## What you will do
The full set of entries must be copied exactly.

## Supplied material
※

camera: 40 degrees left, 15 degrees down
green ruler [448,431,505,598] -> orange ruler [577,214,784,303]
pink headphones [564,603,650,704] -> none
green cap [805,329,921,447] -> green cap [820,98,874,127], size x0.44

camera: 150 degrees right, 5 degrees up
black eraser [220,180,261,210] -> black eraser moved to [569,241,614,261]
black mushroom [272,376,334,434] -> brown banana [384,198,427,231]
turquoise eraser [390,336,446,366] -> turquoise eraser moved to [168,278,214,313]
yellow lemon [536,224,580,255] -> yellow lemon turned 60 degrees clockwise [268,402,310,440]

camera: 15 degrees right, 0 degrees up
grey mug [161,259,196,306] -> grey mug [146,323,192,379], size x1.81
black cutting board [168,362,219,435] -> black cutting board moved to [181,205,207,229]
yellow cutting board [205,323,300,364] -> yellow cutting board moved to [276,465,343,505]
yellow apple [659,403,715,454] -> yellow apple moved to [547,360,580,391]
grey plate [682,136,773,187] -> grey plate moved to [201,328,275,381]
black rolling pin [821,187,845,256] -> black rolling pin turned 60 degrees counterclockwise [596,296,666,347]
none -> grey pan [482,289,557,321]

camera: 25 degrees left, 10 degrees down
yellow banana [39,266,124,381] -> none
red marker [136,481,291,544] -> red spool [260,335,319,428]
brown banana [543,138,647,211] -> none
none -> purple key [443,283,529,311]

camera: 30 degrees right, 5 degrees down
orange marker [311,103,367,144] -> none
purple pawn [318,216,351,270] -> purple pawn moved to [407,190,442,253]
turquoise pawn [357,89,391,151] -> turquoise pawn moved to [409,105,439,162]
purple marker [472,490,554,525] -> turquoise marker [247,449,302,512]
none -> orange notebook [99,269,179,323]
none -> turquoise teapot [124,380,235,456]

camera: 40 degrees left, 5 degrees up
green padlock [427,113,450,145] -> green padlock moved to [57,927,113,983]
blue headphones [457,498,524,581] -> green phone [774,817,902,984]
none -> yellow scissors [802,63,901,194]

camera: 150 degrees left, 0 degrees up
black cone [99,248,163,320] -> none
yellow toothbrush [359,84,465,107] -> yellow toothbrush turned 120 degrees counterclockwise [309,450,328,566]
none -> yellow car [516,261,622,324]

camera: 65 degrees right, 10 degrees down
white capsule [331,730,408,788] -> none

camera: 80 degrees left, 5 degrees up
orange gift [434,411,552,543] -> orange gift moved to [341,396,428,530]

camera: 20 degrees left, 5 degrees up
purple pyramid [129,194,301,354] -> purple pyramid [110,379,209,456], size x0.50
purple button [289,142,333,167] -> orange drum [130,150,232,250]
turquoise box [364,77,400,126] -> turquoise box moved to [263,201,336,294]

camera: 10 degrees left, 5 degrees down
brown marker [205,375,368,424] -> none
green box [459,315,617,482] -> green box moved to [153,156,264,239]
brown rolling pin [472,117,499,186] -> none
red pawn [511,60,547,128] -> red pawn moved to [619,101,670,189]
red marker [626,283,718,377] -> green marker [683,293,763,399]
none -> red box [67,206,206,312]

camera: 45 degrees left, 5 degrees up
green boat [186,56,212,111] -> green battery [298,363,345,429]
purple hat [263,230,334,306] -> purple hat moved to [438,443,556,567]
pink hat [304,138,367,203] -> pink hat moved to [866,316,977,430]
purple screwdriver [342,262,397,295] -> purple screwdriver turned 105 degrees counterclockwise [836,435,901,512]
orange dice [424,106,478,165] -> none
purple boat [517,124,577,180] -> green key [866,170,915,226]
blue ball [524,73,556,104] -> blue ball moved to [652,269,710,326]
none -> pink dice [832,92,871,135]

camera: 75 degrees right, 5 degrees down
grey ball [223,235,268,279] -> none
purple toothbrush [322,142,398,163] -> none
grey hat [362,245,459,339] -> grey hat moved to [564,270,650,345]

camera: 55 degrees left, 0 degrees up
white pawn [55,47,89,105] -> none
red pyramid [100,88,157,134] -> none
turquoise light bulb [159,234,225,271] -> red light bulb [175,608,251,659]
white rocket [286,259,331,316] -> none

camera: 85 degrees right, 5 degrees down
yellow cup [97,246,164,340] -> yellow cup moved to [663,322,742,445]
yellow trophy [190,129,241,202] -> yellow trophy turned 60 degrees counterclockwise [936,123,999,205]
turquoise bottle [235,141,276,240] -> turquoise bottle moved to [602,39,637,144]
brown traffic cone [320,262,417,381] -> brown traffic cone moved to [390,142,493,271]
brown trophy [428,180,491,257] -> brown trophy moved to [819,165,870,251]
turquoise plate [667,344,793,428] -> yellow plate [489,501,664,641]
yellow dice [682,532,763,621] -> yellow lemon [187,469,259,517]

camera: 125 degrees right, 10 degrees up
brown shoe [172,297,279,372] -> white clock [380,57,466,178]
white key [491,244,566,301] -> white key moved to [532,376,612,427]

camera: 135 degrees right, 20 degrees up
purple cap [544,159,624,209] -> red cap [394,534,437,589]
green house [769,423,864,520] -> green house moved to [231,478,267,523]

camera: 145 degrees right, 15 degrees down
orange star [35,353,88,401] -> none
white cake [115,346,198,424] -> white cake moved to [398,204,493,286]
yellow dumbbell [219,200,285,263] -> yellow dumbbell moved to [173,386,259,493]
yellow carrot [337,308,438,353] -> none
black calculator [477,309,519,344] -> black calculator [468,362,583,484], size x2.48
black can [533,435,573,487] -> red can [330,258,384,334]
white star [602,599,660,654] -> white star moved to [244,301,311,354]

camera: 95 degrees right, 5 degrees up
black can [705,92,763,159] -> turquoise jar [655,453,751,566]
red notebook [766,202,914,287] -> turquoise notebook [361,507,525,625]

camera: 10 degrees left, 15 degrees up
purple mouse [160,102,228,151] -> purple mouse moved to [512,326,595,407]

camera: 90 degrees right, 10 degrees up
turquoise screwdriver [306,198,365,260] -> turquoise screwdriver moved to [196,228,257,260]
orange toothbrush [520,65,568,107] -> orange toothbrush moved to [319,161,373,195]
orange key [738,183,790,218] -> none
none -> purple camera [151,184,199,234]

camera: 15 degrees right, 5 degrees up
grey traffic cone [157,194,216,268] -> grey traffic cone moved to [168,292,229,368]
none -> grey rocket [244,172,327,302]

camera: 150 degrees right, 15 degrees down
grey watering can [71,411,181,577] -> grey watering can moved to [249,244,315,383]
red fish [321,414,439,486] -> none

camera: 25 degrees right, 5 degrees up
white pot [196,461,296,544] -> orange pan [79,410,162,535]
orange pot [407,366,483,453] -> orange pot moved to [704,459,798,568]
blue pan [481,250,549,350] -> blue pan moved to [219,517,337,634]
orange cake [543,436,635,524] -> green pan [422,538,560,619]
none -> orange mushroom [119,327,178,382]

※

## Solution
camera: 40 degrees left, 15 degrees down
green ruler [448,431,505,598] -> orange ruler [577,214,784,303]
pink headphones [564,603,650,704] -> none
green cap [805,329,921,447] -> green cap [820,98,874,127], size x0.44

camera: 150 degrees right, 5 degrees up
black eraser [220,180,261,210] -> black eraser moved to [569,241,614,261]
black mushroom [272,376,334,434] -> brown banana [384,198,427,231]
turquoise eraser [390,336,446,366] -> turquoise eraser moved to [168,278,214,313]
yellow lemon [536,224,580,255] -> yellow lemon turned 60 degrees clockwise [268,402,310,440]

camera: 15 degrees right, 0 degrees up
grey mug [161,259,196,306] -> grey mug [146,323,192,379], size x1.81
black cutting board [168,362,219,435] -> black cutting board moved to [181,205,207,229]
yellow cutting board [205,323,300,364] -> yellow cutting board moved to [276,465,343,505]
yellow apple [659,403,715,454] -> yellow apple moved to [547,360,580,391]
grey plate [682,136,773,187] -> grey plate moved to [201,328,275,381]
black rolling pin [821,187,845,256] -> black rolling pin turned 60 degrees counterclockwise [596,296,666,347]
none -> grey pan [482,289,557,321]

camera: 25 degrees left, 10 degrees down
yellow banana [39,266,124,381] -> none
red marker [136,481,291,544] -> red spool [260,335,319,428]
brown banana [543,138,647,211] -> none
none -> purple key [443,283,529,311]

camera: 30 degrees right, 5 degrees down
orange marker [311,103,367,144] -> none
purple pawn [318,216,351,270] -> purple pawn moved to [407,190,442,253]
turquoise pawn [357,89,391,151] -> turquoise pawn moved to [409,105,439,162]
purple marker [472,490,554,525] -> turquoise marker [247,449,302,512]
none -> orange notebook [99,269,179,323]
none -> turquoise teapot [124,380,235,456]

camera: 40 degrees left, 5 degrees up
green padlock [427,113,450,145] -> green padlock moved to [57,927,113,983]
blue headphones [457,498,524,581] -> green phone [774,817,902,984]
none -> yellow scissors [802,63,901,194]

camera: 150 degrees left, 0 degrees up
black cone [99,248,163,320] -> none
yellow toothbrush [359,84,465,107] -> yellow toothbrush turned 120 degrees counterclockwise [309,450,328,566]
none -> yellow car [516,261,622,324]

camera: 65 degrees right, 10 degrees down
white capsule [331,730,408,788] -> none

camera: 80 degrees left, 5 degrees up
orange gift [434,411,552,543] -> orange gift moved to [341,396,428,530]

camera: 20 degrees left, 5 degrees up
purple pyramid [129,194,301,354] -> purple pyramid [110,379,209,456], size x0.50
purple button [289,142,333,167] -> orange drum [130,150,232,250]
turquoise box [364,77,400,126] -> turquoise box moved to [263,201,336,294]

camera: 10 degrees left, 5 degrees down
brown marker [205,375,368,424] -> none
green box [459,315,617,482] -> green box moved to [153,156,264,239]
brown rolling pin [472,117,499,186] -> none
red pawn [511,60,547,128] -> red pawn moved to [619,101,670,189]
red marker [626,283,718,377] -> green marker [683,293,763,399]
none -> red box [67,206,206,312]

camera: 45 degrees left, 5 degrees up
green boat [186,56,212,111] -> green battery [298,363,345,429]
purple hat [263,230,334,306] -> purple hat moved to [438,443,556,567]
pink hat [304,138,367,203] -> pink hat moved to [866,316,977,430]
purple screwdriver [342,262,397,295] -> purple screwdriver turned 105 degrees counterclockwise [836,435,901,512]
orange dice [424,106,478,165] -> none
purple boat [517,124,577,180] -> green key [866,170,915,226]
blue ball [524,73,556,104] -> blue ball moved to [652,269,710,326]
none -> pink dice [832,92,871,135]

camera: 75 degrees right, 5 degrees down
grey ball [223,235,268,279] -> none
purple toothbrush [322,142,398,163] -> none
grey hat [362,245,459,339] -> grey hat moved to [564,270,650,345]

camera: 55 degrees left, 0 degrees up
white pawn [55,47,89,105] -> none
red pyramid [100,88,157,134] -> none
turquoise light bulb [159,234,225,271] -> red light bulb [175,608,251,659]
white rocket [286,259,331,316] -> none

camera: 85 degrees right, 5 degrees down
yellow cup [97,246,164,340] -> yellow cup moved to [663,322,742,445]
yellow trophy [190,129,241,202] -> yellow trophy turned 60 degrees counterclockwise [936,123,999,205]
turquoise bottle [235,141,276,240] -> turquoise bottle moved to [602,39,637,144]
brown traffic cone [320,262,417,381] -> brown traffic cone moved to [390,142,493,271]
brown trophy [428,180,491,257] -> brown trophy moved to [819,165,870,251]
turquoise plate [667,344,793,428] -> yellow plate [489,501,664,641]
yellow dice [682,532,763,621] -> yellow lemon [187,469,259,517]

camera: 125 degrees right, 10 degrees up
brown shoe [172,297,279,372] -> white clock [380,57,466,178]
white key [491,244,566,301] -> white key moved to [532,376,612,427]

camera: 135 degrees right, 20 degrees up
purple cap [544,159,624,209] -> red cap [394,534,437,589]
green house [769,423,864,520] -> green house moved to [231,478,267,523]

camera: 145 degrees right, 15 degrees down
orange star [35,353,88,401] -> none
white cake [115,346,198,424] -> white cake moved to [398,204,493,286]
yellow dumbbell [219,200,285,263] -> yellow dumbbell moved to [173,386,259,493]
yellow carrot [337,308,438,353] -> none
black calculator [477,309,519,344] -> black calculator [468,362,583,484], size x2.48
black can [533,435,573,487] -> red can [330,258,384,334]
white star [602,599,660,654] -> white star moved to [244,301,311,354]

camera: 95 degrees right, 5 degrees up
black can [705,92,763,159] -> turquoise jar [655,453,751,566]
red notebook [766,202,914,287] -> turquoise notebook [361,507,525,625]

camera: 10 degrees left, 15 degrees up
purple mouse [160,102,228,151] -> purple mouse moved to [512,326,595,407]

camera: 90 degrees right, 10 degrees up
turquoise screwdriver [306,198,365,260] -> turquoise screwdriver moved to [196,228,257,260]
orange toothbrush [520,65,568,107] -> orange toothbrush moved to [319,161,373,195]
orange key [738,183,790,218] -> none
none -> purple camera [151,184,199,234]

camera: 15 degrees right, 5 degrees up
grey traffic cone [157,194,216,268] -> grey traffic cone moved to [168,292,229,368]
none -> grey rocket [244,172,327,302]

camera: 150 degrees right, 15 degrees down
grey watering can [71,411,181,577] -> grey watering can moved to [249,244,315,383]
red fish [321,414,439,486] -> none

camera: 25 degrees right, 5 degrees up
white pot [196,461,296,544] -> orange pan [79,410,162,535]
orange pot [407,366,483,453] -> orange pot moved to [704,459,798,568]
blue pan [481,250,549,350] -> blue pan moved to [219,517,337,634]
orange cake [543,436,635,524] -> green pan [422,538,560,619]
none -> orange mushroom [119,327,178,382]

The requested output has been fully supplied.